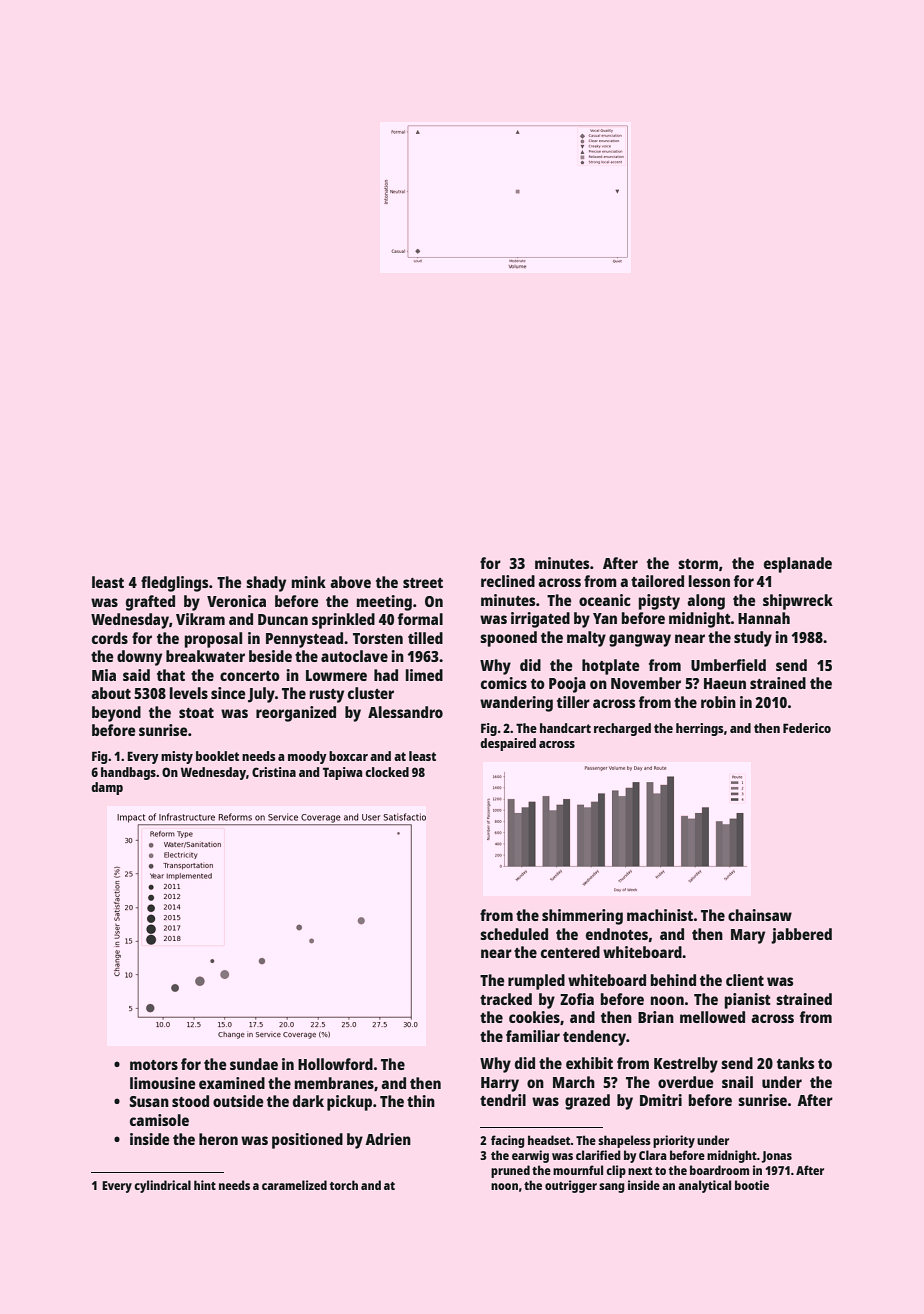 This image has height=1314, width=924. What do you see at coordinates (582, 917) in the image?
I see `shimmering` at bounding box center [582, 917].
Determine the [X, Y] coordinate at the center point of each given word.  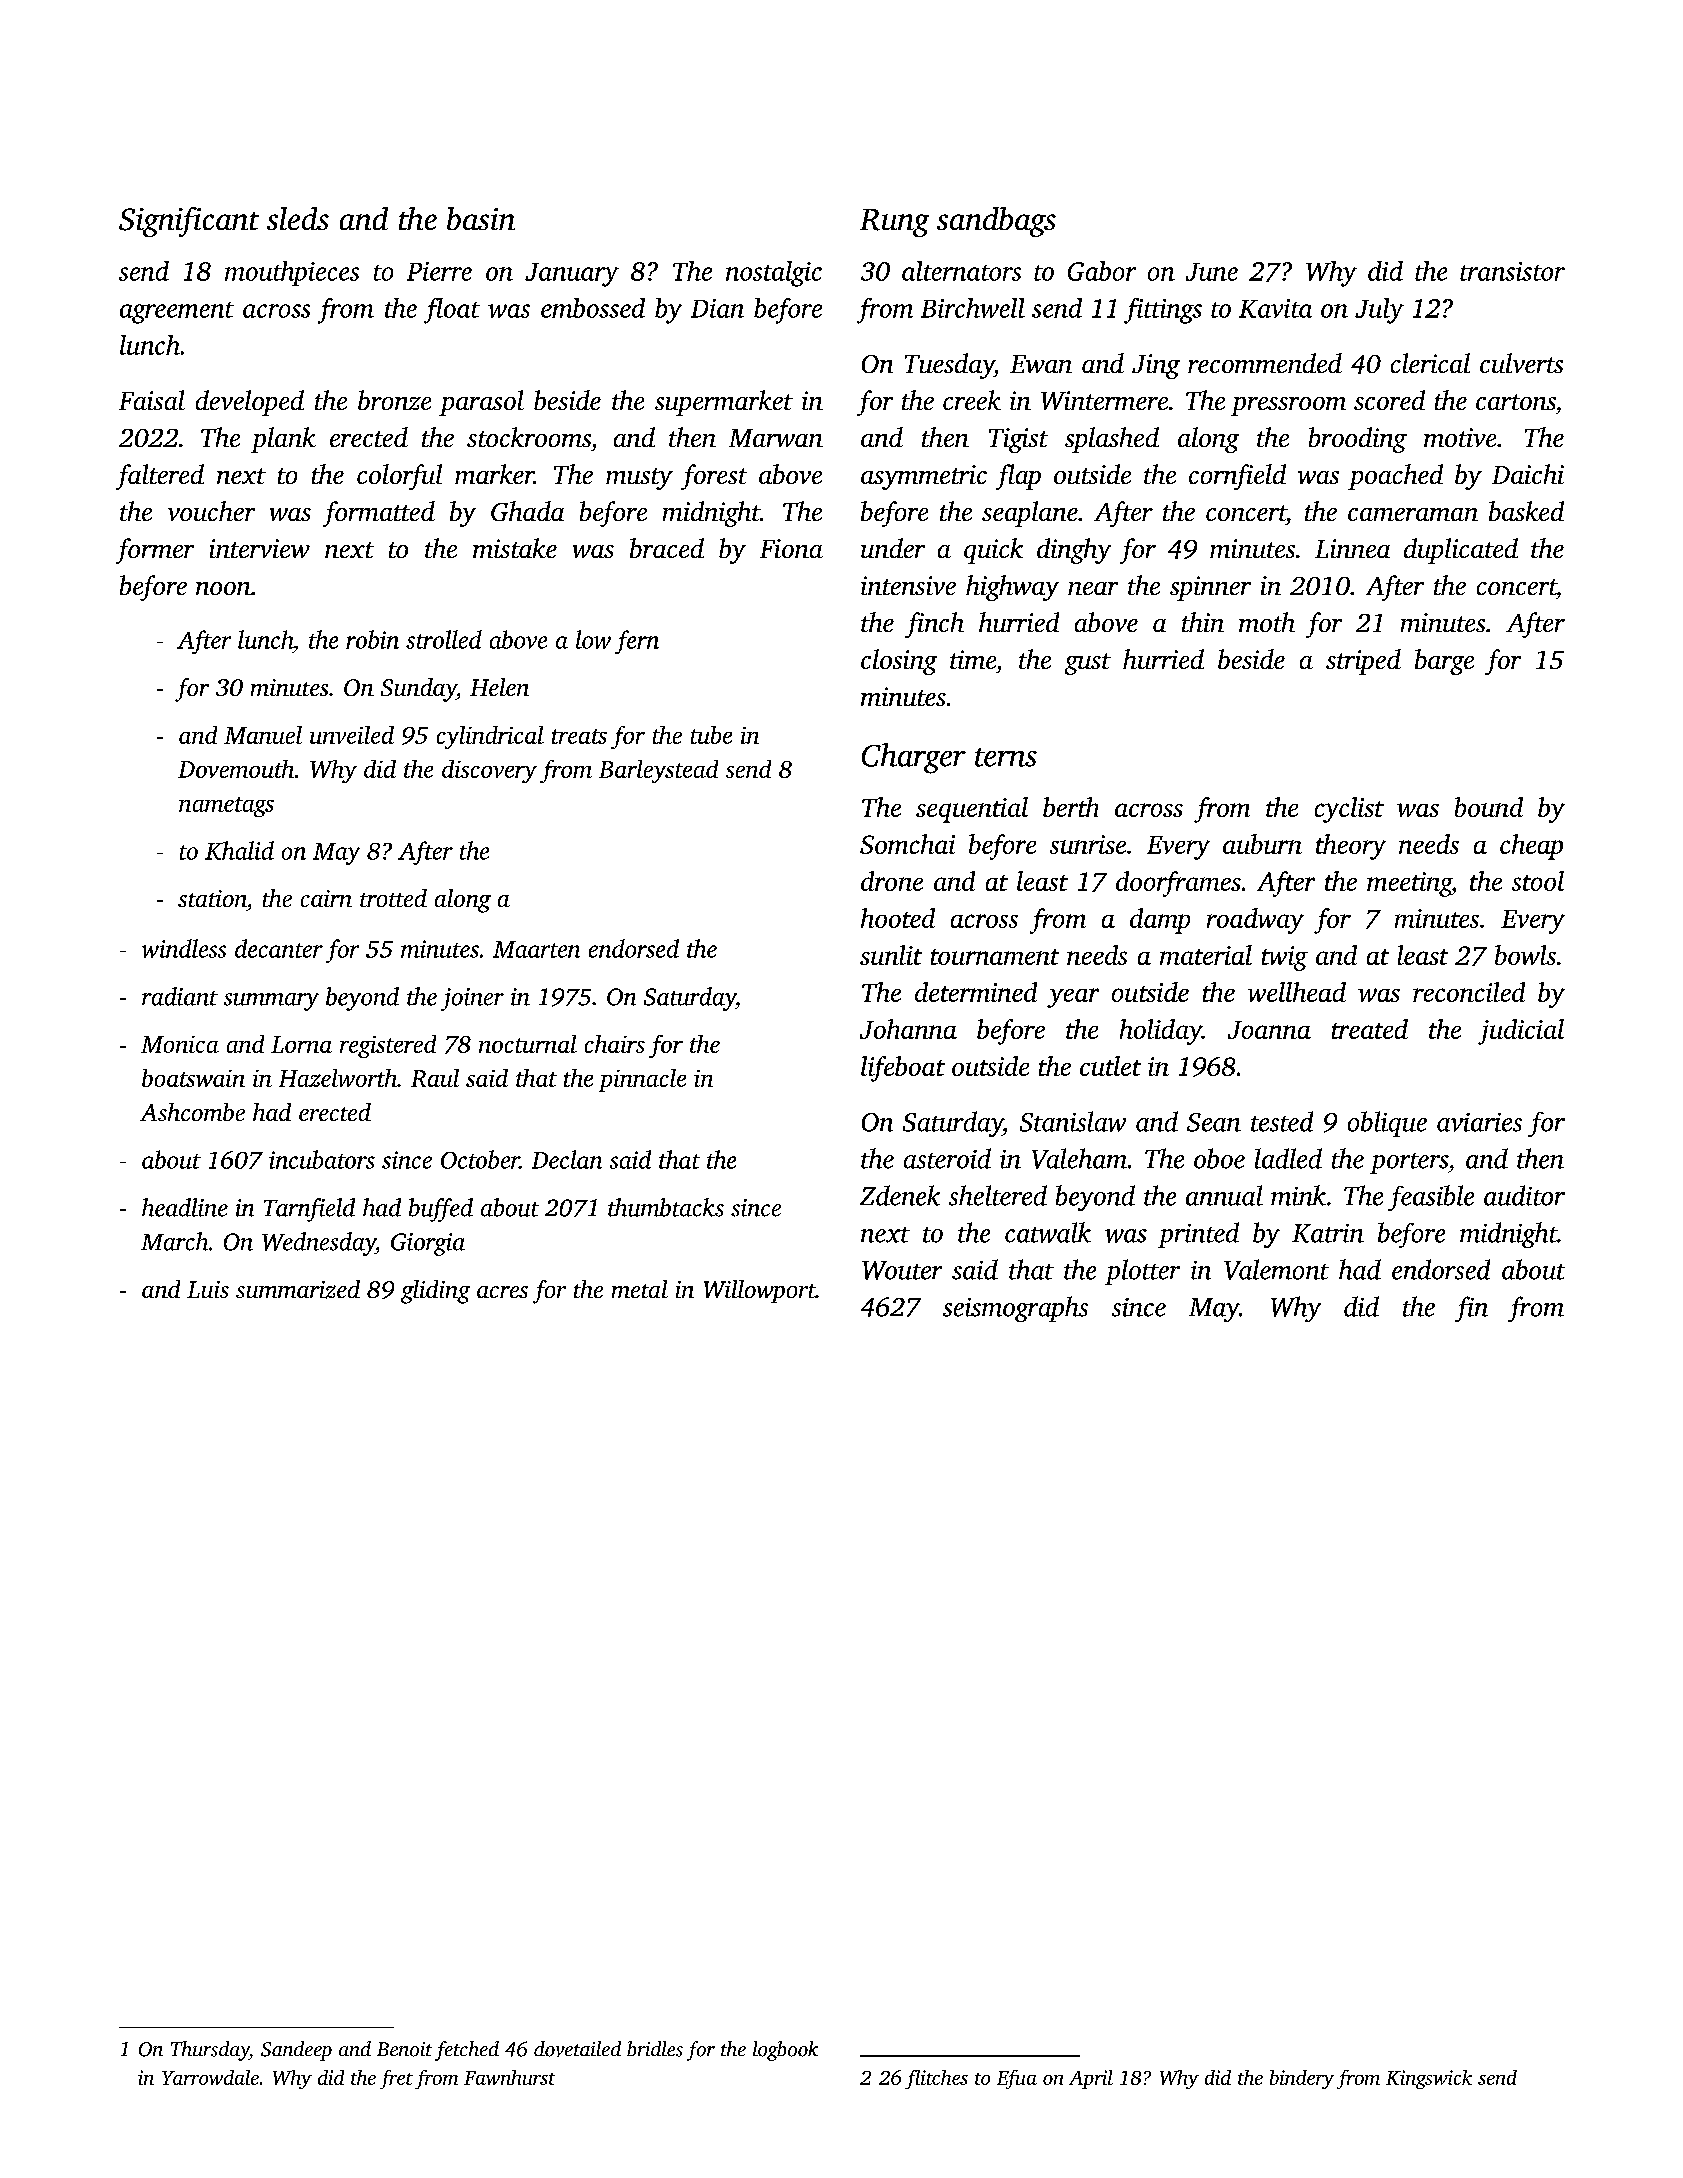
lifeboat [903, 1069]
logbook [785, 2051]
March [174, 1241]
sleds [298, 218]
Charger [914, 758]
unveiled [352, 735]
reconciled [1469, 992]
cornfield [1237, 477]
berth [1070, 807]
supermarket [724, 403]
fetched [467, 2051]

# Directions for this task:
Retype these records line for line, leaving out the pictures.

# Complete response:
 This image has height=1314, width=924. What do you see at coordinates (582, 917) in the image?
I see `shimmering` at bounding box center [582, 917].
Determine the [X, Y] coordinate at the center point of each given word.  
lifeboat [903, 1069]
logbook [785, 2051]
March [174, 1241]
sleds [298, 218]
Charger [914, 758]
unveiled [352, 735]
reconciled [1469, 992]
cornfield [1237, 477]
berth [1070, 807]
supermarket [724, 403]
fetched [467, 2051]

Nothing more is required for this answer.